(Saved data entries)
┌────────

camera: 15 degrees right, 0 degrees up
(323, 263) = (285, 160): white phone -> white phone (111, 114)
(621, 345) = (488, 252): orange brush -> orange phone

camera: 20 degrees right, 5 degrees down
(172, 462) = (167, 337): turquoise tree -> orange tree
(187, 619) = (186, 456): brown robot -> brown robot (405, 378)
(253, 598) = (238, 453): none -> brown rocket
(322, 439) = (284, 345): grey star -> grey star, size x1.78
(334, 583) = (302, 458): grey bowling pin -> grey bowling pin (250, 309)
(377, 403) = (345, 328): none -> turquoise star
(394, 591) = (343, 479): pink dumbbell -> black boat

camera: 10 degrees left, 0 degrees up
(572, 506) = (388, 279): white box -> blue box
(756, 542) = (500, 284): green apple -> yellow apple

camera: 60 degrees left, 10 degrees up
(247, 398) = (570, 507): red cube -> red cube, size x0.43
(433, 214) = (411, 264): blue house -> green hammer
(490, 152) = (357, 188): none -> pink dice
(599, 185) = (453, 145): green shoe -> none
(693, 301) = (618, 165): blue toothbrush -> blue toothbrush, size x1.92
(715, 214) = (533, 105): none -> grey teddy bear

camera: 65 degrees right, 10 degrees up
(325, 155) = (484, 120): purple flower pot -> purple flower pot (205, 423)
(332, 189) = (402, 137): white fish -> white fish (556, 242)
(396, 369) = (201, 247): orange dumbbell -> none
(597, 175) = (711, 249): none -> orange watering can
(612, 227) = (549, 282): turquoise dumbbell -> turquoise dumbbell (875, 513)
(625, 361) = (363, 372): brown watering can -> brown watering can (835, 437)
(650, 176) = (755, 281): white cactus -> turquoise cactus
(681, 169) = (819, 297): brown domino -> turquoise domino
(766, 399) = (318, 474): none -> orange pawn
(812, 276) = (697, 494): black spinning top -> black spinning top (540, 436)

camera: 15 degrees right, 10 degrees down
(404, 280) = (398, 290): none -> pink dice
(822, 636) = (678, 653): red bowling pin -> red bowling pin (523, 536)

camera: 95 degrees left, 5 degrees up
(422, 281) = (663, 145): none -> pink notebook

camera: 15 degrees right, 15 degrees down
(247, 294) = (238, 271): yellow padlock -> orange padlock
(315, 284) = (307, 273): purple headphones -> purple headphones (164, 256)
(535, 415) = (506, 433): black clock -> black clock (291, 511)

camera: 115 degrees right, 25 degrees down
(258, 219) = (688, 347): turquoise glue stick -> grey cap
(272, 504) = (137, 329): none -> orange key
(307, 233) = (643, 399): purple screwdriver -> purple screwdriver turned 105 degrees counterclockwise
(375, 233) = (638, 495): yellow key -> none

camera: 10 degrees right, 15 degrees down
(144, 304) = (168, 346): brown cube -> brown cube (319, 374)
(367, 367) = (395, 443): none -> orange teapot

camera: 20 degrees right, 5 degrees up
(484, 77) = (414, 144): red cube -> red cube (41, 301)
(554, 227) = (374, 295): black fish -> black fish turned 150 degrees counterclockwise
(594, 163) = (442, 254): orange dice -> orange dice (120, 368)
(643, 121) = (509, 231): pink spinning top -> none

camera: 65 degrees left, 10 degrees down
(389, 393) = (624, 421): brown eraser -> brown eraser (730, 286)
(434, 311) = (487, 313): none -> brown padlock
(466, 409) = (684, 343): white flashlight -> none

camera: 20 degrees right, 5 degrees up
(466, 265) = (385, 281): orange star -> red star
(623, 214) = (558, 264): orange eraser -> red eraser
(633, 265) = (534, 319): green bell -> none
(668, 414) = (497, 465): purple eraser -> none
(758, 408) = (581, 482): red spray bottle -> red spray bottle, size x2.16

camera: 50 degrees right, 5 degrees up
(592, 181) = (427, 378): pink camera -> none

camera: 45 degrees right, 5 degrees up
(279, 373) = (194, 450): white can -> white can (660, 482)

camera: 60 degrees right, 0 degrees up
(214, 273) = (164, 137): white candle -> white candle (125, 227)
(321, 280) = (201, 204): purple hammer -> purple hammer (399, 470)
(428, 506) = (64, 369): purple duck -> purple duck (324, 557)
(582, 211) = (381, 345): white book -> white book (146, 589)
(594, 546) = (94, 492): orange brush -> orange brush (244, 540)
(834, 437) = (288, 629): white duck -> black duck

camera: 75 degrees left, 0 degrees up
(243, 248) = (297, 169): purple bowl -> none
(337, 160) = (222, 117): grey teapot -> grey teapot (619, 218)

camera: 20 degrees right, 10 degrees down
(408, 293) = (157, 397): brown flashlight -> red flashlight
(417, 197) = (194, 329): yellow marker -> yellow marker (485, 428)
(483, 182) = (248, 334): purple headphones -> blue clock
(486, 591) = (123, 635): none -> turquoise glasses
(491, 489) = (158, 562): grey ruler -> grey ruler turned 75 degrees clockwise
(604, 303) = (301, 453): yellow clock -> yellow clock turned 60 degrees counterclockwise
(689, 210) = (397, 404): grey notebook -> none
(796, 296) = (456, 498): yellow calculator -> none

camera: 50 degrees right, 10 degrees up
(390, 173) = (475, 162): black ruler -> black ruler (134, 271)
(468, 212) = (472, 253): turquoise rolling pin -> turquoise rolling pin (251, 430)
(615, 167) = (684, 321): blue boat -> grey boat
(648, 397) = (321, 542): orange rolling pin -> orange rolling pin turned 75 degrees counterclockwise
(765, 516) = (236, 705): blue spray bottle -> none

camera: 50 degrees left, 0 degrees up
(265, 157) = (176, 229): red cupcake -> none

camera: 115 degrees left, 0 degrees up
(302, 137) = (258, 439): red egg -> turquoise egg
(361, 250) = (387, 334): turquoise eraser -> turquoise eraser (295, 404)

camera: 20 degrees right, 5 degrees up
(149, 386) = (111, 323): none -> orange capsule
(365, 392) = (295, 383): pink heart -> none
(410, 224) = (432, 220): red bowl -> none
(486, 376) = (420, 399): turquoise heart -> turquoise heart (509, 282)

└────────

PROBLEM STATEMENT =>
Your answer must be every record above, retyped exactly.

SOLUTION FOR THIS PROBLEM =>
camera: 15 degrees right, 0 degrees up
(323, 263) = (285, 160): white phone -> white phone (111, 114)
(621, 345) = (488, 252): orange brush -> orange phone

camera: 20 degrees right, 5 degrees down
(172, 462) = (167, 337): turquoise tree -> orange tree
(187, 619) = (186, 456): brown robot -> brown robot (405, 378)
(253, 598) = (238, 453): none -> brown rocket
(322, 439) = (284, 345): grey star -> grey star, size x1.78
(334, 583) = (302, 458): grey bowling pin -> grey bowling pin (250, 309)
(377, 403) = (345, 328): none -> turquoise star
(394, 591) = (343, 479): pink dumbbell -> black boat

camera: 10 degrees left, 0 degrees up
(572, 506) = (388, 279): white box -> blue box
(756, 542) = (500, 284): green apple -> yellow apple

camera: 60 degrees left, 10 degrees up
(247, 398) = (570, 507): red cube -> red cube, size x0.43
(433, 214) = (411, 264): blue house -> green hammer
(490, 152) = (357, 188): none -> pink dice
(599, 185) = (453, 145): green shoe -> none
(693, 301) = (618, 165): blue toothbrush -> blue toothbrush, size x1.92
(715, 214) = (533, 105): none -> grey teddy bear

camera: 65 degrees right, 10 degrees up
(325, 155) = (484, 120): purple flower pot -> purple flower pot (205, 423)
(332, 189) = (402, 137): white fish -> white fish (556, 242)
(396, 369) = (201, 247): orange dumbbell -> none
(597, 175) = (711, 249): none -> orange watering can
(612, 227) = (549, 282): turquoise dumbbell -> turquoise dumbbell (875, 513)
(625, 361) = (363, 372): brown watering can -> brown watering can (835, 437)
(650, 176) = (755, 281): white cactus -> turquoise cactus
(681, 169) = (819, 297): brown domino -> turquoise domino
(766, 399) = (318, 474): none -> orange pawn
(812, 276) = (697, 494): black spinning top -> black spinning top (540, 436)

camera: 15 degrees right, 10 degrees down
(404, 280) = (398, 290): none -> pink dice
(822, 636) = (678, 653): red bowling pin -> red bowling pin (523, 536)

camera: 95 degrees left, 5 degrees up
(422, 281) = (663, 145): none -> pink notebook

camera: 15 degrees right, 15 degrees down
(247, 294) = (238, 271): yellow padlock -> orange padlock
(315, 284) = (307, 273): purple headphones -> purple headphones (164, 256)
(535, 415) = (506, 433): black clock -> black clock (291, 511)

camera: 115 degrees right, 25 degrees down
(258, 219) = (688, 347): turquoise glue stick -> grey cap
(272, 504) = (137, 329): none -> orange key
(307, 233) = (643, 399): purple screwdriver -> purple screwdriver turned 105 degrees counterclockwise
(375, 233) = (638, 495): yellow key -> none

camera: 10 degrees right, 15 degrees down
(144, 304) = (168, 346): brown cube -> brown cube (319, 374)
(367, 367) = (395, 443): none -> orange teapot

camera: 20 degrees right, 5 degrees up
(484, 77) = (414, 144): red cube -> red cube (41, 301)
(554, 227) = (374, 295): black fish -> black fish turned 150 degrees counterclockwise
(594, 163) = (442, 254): orange dice -> orange dice (120, 368)
(643, 121) = (509, 231): pink spinning top -> none

camera: 65 degrees left, 10 degrees down
(389, 393) = (624, 421): brown eraser -> brown eraser (730, 286)
(434, 311) = (487, 313): none -> brown padlock
(466, 409) = (684, 343): white flashlight -> none

camera: 20 degrees right, 5 degrees up
(466, 265) = (385, 281): orange star -> red star
(623, 214) = (558, 264): orange eraser -> red eraser
(633, 265) = (534, 319): green bell -> none
(668, 414) = (497, 465): purple eraser -> none
(758, 408) = (581, 482): red spray bottle -> red spray bottle, size x2.16

camera: 50 degrees right, 5 degrees up
(592, 181) = (427, 378): pink camera -> none

camera: 45 degrees right, 5 degrees up
(279, 373) = (194, 450): white can -> white can (660, 482)

camera: 60 degrees right, 0 degrees up
(214, 273) = (164, 137): white candle -> white candle (125, 227)
(321, 280) = (201, 204): purple hammer -> purple hammer (399, 470)
(428, 506) = (64, 369): purple duck -> purple duck (324, 557)
(582, 211) = (381, 345): white book -> white book (146, 589)
(594, 546) = (94, 492): orange brush -> orange brush (244, 540)
(834, 437) = (288, 629): white duck -> black duck

camera: 75 degrees left, 0 degrees up
(243, 248) = (297, 169): purple bowl -> none
(337, 160) = (222, 117): grey teapot -> grey teapot (619, 218)

camera: 20 degrees right, 10 degrees down
(408, 293) = (157, 397): brown flashlight -> red flashlight
(417, 197) = (194, 329): yellow marker -> yellow marker (485, 428)
(483, 182) = (248, 334): purple headphones -> blue clock
(486, 591) = (123, 635): none -> turquoise glasses
(491, 489) = (158, 562): grey ruler -> grey ruler turned 75 degrees clockwise
(604, 303) = (301, 453): yellow clock -> yellow clock turned 60 degrees counterclockwise
(689, 210) = (397, 404): grey notebook -> none
(796, 296) = (456, 498): yellow calculator -> none

camera: 50 degrees right, 10 degrees up
(390, 173) = (475, 162): black ruler -> black ruler (134, 271)
(468, 212) = (472, 253): turquoise rolling pin -> turquoise rolling pin (251, 430)
(615, 167) = (684, 321): blue boat -> grey boat
(648, 397) = (321, 542): orange rolling pin -> orange rolling pin turned 75 degrees counterclockwise
(765, 516) = (236, 705): blue spray bottle -> none

camera: 50 degrees left, 0 degrees up
(265, 157) = (176, 229): red cupcake -> none

camera: 115 degrees left, 0 degrees up
(302, 137) = (258, 439): red egg -> turquoise egg
(361, 250) = (387, 334): turquoise eraser -> turquoise eraser (295, 404)

camera: 20 degrees right, 5 degrees up
(149, 386) = (111, 323): none -> orange capsule
(365, 392) = (295, 383): pink heart -> none
(410, 224) = (432, 220): red bowl -> none
(486, 376) = (420, 399): turquoise heart -> turquoise heart (509, 282)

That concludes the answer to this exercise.